# Listed entries
______________________________

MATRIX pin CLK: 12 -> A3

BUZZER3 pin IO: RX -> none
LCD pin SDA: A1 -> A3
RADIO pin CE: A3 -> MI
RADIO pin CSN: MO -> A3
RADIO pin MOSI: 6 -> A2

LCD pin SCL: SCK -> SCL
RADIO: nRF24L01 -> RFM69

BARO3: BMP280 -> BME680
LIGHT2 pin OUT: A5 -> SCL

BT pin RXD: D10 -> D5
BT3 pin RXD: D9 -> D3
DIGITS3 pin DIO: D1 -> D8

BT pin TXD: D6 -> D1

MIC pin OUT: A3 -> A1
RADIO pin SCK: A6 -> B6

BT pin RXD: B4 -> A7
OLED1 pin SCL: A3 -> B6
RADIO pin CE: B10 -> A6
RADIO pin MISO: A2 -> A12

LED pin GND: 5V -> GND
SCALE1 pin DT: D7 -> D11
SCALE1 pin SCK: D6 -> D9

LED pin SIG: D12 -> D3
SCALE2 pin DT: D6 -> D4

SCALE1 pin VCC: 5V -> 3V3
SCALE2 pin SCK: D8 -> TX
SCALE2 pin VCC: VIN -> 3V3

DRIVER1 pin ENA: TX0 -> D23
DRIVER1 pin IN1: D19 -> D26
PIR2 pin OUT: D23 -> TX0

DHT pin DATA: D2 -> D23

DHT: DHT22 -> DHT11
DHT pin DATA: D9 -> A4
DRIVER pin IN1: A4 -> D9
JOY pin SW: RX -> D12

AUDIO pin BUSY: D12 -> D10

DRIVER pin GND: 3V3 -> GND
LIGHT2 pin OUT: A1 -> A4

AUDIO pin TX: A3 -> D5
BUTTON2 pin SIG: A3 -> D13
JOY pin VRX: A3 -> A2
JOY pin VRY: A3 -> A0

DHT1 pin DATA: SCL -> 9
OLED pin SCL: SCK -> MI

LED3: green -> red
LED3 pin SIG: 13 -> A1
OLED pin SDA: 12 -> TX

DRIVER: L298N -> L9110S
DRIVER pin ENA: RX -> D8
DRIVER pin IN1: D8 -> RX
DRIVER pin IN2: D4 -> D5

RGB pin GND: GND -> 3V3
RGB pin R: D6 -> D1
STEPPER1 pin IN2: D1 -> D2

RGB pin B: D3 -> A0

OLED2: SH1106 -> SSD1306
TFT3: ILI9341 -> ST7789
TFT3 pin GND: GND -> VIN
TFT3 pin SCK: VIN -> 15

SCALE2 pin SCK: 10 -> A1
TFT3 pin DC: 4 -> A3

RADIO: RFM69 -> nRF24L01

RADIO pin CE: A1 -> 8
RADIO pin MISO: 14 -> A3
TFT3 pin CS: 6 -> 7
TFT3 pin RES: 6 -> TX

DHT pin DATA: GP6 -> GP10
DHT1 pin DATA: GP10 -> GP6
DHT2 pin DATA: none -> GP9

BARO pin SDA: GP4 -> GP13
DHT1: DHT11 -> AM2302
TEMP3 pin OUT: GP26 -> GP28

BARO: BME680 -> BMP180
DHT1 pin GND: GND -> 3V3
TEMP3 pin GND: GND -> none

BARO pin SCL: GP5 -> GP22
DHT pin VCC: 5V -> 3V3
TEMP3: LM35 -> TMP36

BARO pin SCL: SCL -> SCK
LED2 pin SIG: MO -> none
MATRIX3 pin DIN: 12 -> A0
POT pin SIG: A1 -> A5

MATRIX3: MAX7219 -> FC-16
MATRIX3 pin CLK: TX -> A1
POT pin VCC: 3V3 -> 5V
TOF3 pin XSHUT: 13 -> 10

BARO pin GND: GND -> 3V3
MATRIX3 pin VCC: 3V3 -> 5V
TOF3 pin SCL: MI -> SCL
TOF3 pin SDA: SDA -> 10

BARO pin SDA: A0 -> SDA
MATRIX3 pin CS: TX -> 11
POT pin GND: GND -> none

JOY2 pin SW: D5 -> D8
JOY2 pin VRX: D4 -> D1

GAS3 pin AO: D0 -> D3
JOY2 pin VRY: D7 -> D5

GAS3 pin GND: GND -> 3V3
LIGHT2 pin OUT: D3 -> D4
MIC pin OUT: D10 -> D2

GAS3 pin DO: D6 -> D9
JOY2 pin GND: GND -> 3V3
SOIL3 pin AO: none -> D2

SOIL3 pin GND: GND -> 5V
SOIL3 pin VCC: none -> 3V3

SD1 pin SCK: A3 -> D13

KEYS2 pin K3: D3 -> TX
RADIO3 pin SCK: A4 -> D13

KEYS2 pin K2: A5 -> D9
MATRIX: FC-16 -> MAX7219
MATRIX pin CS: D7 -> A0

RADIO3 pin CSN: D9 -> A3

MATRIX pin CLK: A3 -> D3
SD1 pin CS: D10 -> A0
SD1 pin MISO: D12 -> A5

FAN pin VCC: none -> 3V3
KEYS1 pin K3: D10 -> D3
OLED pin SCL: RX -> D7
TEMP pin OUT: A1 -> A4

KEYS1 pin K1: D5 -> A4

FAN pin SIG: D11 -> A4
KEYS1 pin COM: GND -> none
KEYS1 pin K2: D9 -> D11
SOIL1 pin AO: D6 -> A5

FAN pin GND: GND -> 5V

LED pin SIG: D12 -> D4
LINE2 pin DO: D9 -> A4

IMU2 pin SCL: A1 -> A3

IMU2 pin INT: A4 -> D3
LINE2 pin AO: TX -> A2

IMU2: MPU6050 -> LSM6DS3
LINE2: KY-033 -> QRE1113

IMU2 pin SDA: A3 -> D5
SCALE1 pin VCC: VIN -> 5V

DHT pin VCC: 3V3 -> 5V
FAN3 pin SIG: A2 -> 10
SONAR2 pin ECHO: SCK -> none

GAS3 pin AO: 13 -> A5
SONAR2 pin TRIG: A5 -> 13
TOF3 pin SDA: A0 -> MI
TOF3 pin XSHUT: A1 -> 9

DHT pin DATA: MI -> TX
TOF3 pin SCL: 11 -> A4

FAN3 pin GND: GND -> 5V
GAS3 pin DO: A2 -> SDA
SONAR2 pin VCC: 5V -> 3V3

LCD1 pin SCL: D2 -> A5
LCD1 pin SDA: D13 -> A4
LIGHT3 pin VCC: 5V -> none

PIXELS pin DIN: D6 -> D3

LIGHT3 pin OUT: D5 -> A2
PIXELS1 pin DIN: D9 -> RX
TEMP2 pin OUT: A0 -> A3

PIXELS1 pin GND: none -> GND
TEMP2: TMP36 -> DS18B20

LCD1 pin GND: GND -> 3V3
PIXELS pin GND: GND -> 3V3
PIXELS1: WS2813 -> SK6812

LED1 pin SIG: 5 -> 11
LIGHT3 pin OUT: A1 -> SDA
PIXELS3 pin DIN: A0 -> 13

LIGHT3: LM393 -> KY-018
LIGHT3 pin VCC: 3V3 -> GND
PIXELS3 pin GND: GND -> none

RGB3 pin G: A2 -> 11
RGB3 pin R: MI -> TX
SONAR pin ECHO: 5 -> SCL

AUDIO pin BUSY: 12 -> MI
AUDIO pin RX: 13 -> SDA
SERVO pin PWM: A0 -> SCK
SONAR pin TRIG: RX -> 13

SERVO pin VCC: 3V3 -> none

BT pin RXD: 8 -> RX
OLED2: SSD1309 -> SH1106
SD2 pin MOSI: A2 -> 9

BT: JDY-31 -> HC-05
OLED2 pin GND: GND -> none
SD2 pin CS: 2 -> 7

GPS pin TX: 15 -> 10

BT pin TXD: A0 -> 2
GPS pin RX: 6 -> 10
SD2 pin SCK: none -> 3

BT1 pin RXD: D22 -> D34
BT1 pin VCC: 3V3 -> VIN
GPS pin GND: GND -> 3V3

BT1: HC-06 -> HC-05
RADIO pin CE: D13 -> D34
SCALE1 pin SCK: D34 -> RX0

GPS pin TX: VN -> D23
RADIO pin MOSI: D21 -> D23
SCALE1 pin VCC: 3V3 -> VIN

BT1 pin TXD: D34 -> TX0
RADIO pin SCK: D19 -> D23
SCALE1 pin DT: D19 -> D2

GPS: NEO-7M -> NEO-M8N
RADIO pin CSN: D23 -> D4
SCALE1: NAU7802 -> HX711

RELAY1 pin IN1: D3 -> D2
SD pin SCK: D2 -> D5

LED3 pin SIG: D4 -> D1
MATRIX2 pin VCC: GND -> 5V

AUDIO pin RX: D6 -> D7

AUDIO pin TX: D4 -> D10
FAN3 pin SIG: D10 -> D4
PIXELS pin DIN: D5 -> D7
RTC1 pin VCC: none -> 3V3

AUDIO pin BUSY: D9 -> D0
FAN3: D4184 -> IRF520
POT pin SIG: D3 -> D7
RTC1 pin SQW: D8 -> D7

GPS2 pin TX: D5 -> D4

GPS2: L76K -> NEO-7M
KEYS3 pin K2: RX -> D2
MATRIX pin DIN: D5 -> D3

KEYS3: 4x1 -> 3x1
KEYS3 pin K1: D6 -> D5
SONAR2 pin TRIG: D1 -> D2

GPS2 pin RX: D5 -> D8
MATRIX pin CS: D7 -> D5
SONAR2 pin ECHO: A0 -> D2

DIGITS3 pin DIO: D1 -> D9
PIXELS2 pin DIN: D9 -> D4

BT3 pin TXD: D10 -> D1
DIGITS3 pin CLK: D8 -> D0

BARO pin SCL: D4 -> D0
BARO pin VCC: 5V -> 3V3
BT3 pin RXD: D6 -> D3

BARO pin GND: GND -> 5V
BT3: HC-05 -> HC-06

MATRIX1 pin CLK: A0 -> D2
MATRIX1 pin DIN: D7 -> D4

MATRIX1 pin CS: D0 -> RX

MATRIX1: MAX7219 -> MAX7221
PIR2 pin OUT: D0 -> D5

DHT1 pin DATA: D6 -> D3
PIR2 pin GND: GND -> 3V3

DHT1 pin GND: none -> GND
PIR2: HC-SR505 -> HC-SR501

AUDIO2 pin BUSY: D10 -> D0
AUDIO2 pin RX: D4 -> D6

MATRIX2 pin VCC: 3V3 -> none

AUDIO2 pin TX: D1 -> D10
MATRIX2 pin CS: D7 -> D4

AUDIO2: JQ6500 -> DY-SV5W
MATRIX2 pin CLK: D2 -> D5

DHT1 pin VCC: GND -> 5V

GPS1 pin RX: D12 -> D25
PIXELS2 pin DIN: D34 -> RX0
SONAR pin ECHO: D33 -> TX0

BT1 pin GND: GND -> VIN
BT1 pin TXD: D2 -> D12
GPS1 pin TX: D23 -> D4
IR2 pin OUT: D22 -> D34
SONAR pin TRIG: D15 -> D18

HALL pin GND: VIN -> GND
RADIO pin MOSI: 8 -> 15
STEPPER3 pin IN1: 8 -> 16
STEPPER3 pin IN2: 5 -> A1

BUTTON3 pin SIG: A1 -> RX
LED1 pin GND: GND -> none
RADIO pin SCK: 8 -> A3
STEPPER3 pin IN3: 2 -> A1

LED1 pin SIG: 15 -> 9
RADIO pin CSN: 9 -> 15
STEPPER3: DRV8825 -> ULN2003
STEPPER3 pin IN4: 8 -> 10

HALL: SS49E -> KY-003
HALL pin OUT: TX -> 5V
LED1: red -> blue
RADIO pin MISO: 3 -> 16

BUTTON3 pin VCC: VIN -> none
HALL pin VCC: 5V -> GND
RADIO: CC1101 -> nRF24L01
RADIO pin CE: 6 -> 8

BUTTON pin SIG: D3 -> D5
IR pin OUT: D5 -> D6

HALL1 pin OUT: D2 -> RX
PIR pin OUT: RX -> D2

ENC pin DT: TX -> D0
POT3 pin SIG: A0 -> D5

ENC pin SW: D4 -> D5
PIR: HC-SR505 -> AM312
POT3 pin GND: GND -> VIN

______________________________

# Task requirements
Working from the material above, retype exactly the lines from the one with "LIGHT3 pin VCC: 5V -> none" through the one with "GPS pin TX: 15 -> 10", both included, and only those lines.

# Answer to the problem
LIGHT3 pin VCC: 5V -> none

PIXELS pin DIN: D6 -> D3

LIGHT3 pin OUT: D5 -> A2
PIXELS1 pin DIN: D9 -> RX
TEMP2 pin OUT: A0 -> A3

PIXELS1 pin GND: none -> GND
TEMP2: TMP36 -> DS18B20

LCD1 pin GND: GND -> 3V3
PIXELS pin GND: GND -> 3V3
PIXELS1: WS2813 -> SK6812

LED1 pin SIG: 5 -> 11
LIGHT3 pin OUT: A1 -> SDA
PIXELS3 pin DIN: A0 -> 13

LIGHT3: LM393 -> KY-018
LIGHT3 pin VCC: 3V3 -> GND
PIXELS3 pin GND: GND -> none

RGB3 pin G: A2 -> 11
RGB3 pin R: MI -> TX
SONAR pin ECHO: 5 -> SCL

AUDIO pin BUSY: 12 -> MI
AUDIO pin RX: 13 -> SDA
SERVO pin PWM: A0 -> SCK
SONAR pin TRIG: RX -> 13

SERVO pin VCC: 3V3 -> none

BT pin RXD: 8 -> RX
OLED2: SSD1309 -> SH1106
SD2 pin MOSI: A2 -> 9

BT: JDY-31 -> HC-05
OLED2 pin GND: GND -> none
SD2 pin CS: 2 -> 7

GPS pin TX: 15 -> 10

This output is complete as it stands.